• [Directive] Identify each line below that contains the string "order" and copy those lines in full. The match is case-sensitive.

** START OF Data for the task **

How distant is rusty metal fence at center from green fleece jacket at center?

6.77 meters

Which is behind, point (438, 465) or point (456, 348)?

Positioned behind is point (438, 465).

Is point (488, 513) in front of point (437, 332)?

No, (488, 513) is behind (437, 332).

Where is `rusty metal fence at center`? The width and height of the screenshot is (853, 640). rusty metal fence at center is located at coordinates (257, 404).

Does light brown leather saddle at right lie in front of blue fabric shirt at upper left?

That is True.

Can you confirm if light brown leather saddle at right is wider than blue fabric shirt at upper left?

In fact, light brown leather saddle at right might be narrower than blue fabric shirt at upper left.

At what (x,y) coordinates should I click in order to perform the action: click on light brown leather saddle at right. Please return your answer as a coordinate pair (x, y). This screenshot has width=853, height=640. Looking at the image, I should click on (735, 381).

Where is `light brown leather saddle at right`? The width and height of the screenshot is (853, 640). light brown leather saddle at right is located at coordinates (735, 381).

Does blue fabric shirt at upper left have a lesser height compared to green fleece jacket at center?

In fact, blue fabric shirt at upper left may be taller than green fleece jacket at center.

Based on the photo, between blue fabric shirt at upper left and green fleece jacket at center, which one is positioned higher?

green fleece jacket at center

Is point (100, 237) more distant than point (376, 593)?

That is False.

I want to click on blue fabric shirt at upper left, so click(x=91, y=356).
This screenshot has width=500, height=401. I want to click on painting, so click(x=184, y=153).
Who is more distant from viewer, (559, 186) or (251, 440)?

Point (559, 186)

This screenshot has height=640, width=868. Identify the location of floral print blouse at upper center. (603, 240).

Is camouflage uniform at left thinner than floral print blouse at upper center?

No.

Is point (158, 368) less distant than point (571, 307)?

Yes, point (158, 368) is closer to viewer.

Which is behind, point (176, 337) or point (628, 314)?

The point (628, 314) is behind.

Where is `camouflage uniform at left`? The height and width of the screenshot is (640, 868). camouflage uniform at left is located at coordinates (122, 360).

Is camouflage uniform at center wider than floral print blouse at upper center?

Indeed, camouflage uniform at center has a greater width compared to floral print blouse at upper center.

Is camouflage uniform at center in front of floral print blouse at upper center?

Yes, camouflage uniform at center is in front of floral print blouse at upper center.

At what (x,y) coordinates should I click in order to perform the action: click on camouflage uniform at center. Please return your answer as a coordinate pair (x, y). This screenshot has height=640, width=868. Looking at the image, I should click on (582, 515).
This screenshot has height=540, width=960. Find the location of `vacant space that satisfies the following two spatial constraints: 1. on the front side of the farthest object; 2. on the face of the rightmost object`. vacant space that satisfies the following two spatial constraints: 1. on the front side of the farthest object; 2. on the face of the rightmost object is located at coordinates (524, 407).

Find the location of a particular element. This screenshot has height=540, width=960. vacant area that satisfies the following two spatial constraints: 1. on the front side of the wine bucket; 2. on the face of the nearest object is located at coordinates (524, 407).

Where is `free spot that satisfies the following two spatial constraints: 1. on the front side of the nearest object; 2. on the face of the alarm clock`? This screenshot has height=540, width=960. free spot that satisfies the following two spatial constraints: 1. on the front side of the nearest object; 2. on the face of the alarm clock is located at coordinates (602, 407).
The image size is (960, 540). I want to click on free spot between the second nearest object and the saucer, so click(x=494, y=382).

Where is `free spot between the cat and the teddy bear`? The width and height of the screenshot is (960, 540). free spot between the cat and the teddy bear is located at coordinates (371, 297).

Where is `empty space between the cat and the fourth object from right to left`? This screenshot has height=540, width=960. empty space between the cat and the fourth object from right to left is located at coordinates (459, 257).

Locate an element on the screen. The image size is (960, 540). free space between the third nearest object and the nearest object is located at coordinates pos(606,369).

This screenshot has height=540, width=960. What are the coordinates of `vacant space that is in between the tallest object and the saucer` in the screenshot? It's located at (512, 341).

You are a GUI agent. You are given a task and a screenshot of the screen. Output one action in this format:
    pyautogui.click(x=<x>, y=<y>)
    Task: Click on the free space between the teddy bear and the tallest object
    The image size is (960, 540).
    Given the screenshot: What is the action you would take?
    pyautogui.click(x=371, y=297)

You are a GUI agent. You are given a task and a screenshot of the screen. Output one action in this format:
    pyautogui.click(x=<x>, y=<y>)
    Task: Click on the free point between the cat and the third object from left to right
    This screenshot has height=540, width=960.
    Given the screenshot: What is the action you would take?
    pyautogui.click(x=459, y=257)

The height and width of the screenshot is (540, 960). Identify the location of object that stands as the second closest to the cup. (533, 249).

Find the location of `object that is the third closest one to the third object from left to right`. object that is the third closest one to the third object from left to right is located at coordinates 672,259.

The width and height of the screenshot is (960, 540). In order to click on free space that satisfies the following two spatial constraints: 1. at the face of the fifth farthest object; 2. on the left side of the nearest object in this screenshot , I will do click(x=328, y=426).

** END OF Data for the task **

• [The completed task]
At what (x,y) coordinates should I click in order to perform the action: click on light brown leather saddle at right. Please return your answer as a coordinate pair (x, y). This screenshot has width=853, height=640. Looking at the image, I should click on (735, 381).
At what (x,y) coordinates should I click in order to perform the action: click on camouflage uniform at center. Please return your answer as a coordinate pair (x, y). This screenshot has height=640, width=868. Looking at the image, I should click on (582, 515).
The width and height of the screenshot is (960, 540). In order to click on free space that satisfies the following two spatial constraints: 1. at the face of the fifth farthest object; 2. on the left side of the nearest object in this screenshot , I will do click(x=328, y=426).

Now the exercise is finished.